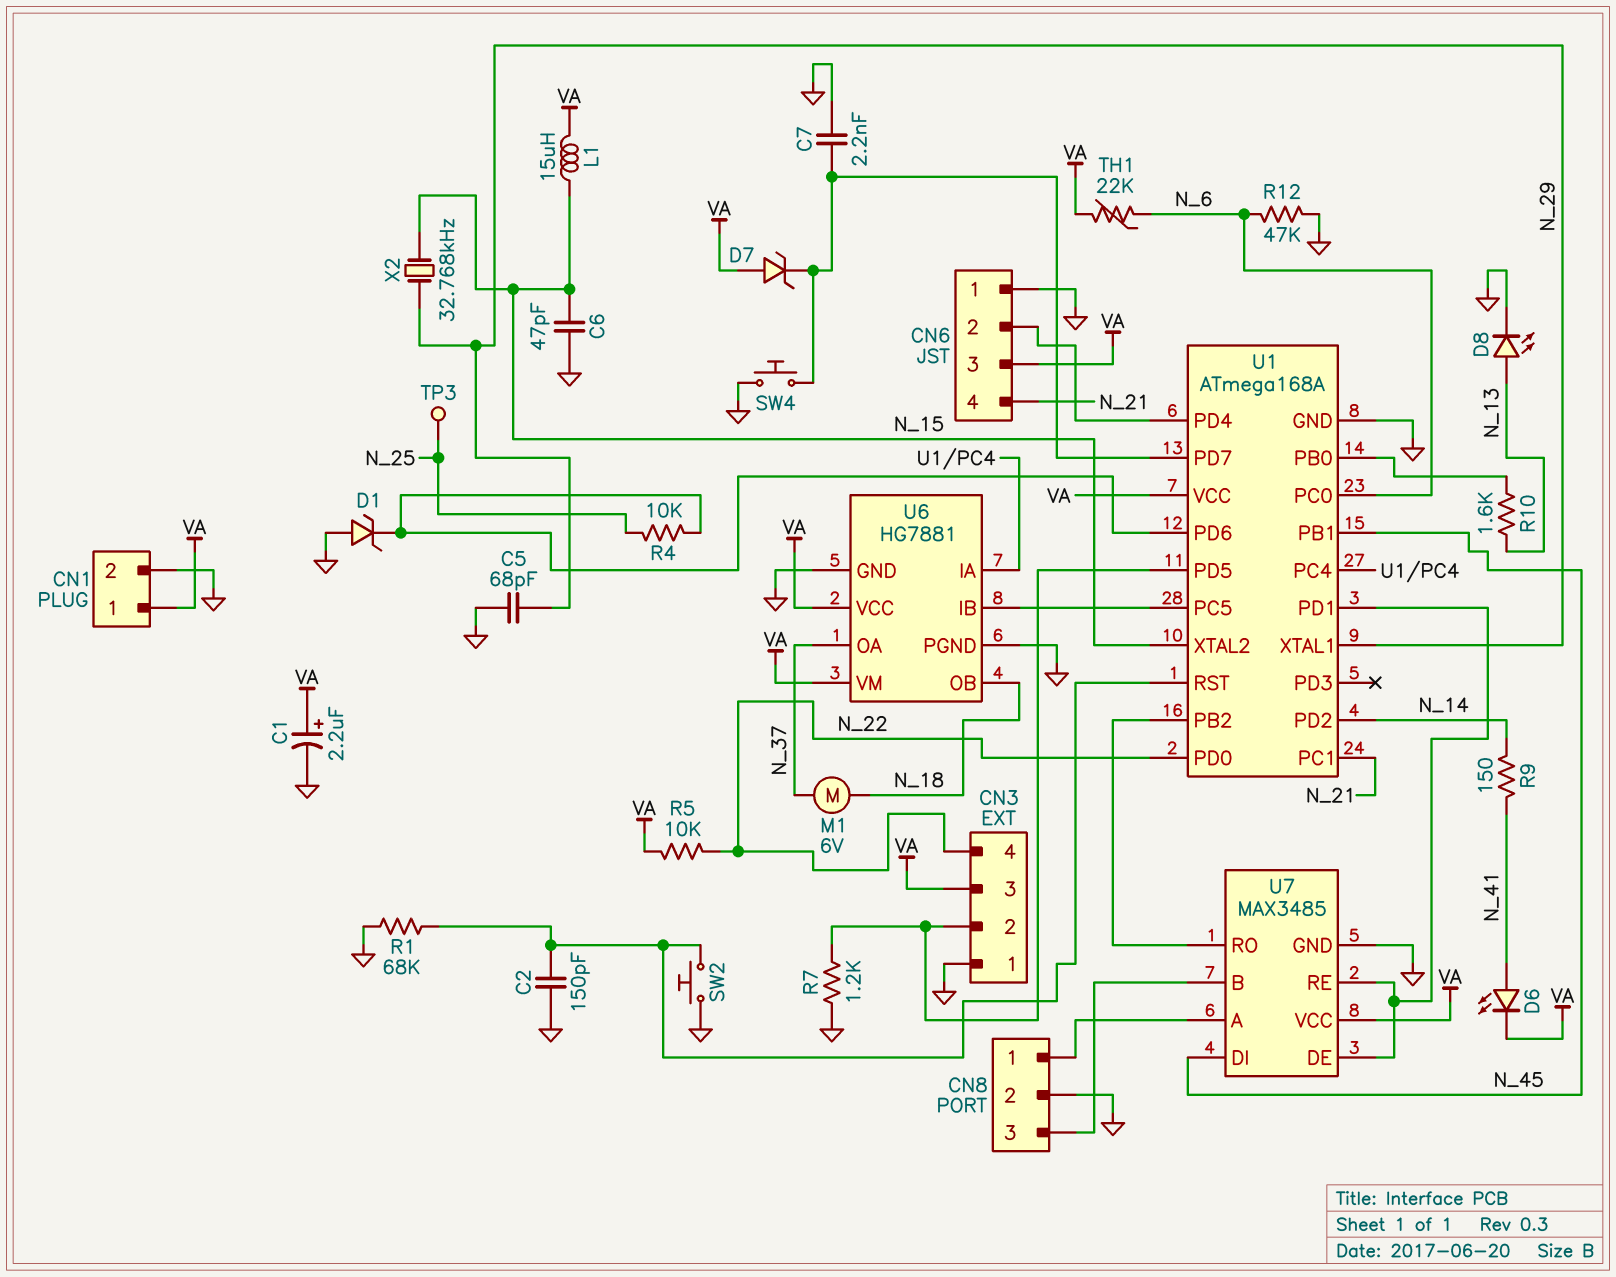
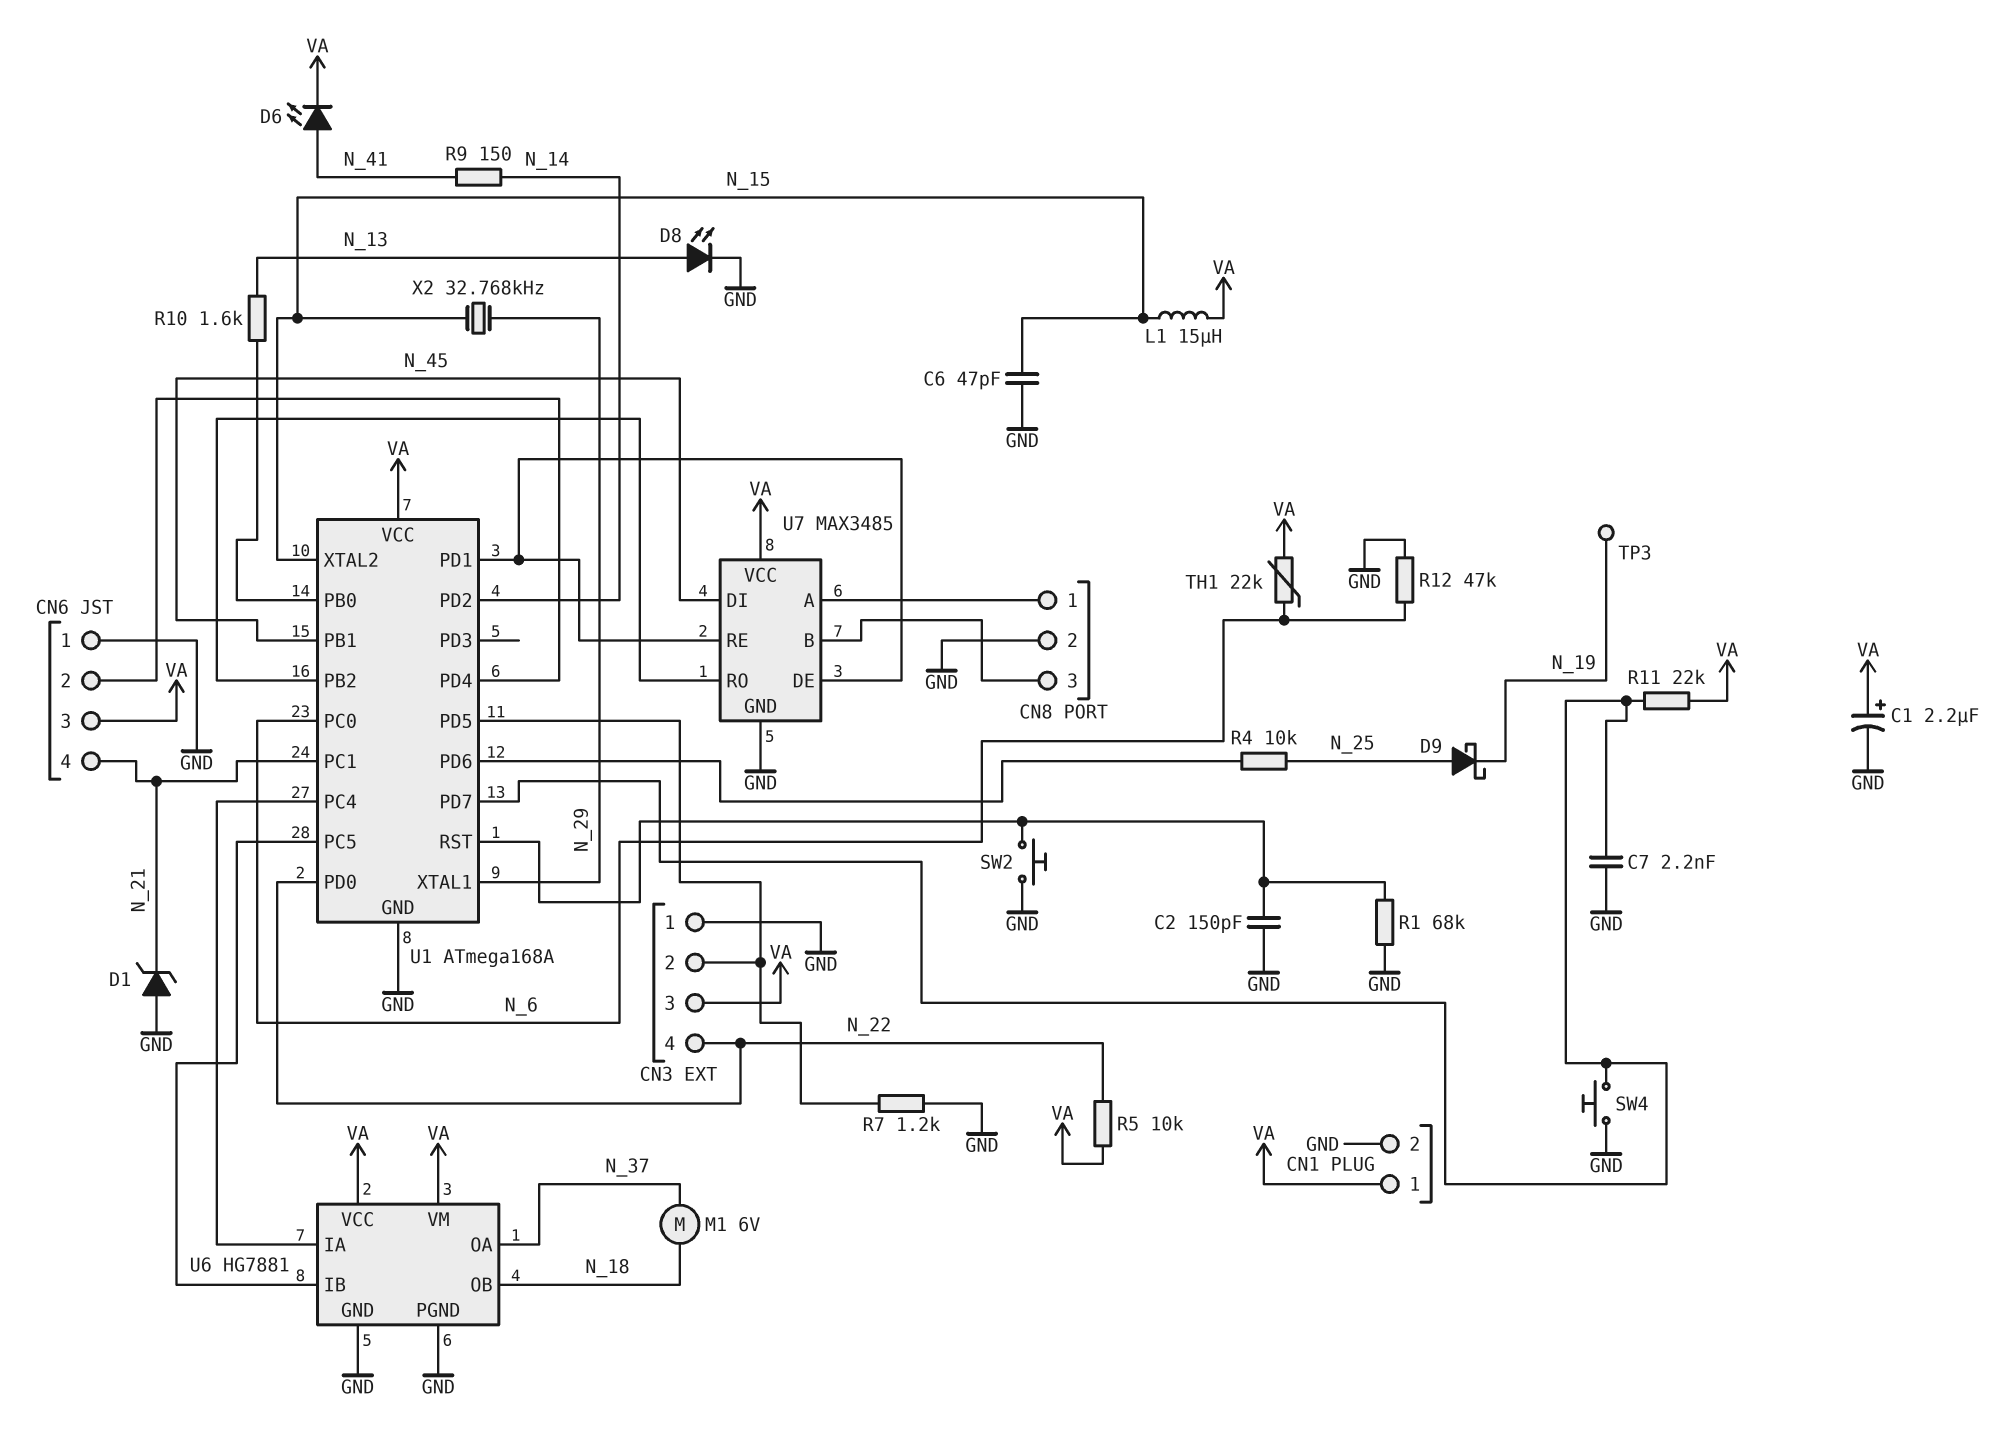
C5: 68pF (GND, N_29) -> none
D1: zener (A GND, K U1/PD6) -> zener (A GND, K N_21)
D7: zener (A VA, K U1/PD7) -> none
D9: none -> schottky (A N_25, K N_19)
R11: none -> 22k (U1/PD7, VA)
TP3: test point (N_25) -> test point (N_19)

..............................

* Your objective *
Set down the material again exactly. Don't carry over any pictures.

* Response area *
C5: 68pF (GND, N_29) -> none
D1: zener (A GND, K U1/PD6) -> zener (A GND, K N_21)
D7: zener (A VA, K U1/PD7) -> none
D9: none -> schottky (A N_25, K N_19)
R11: none -> 22k (U1/PD7, VA)
TP3: test point (N_25) -> test point (N_19)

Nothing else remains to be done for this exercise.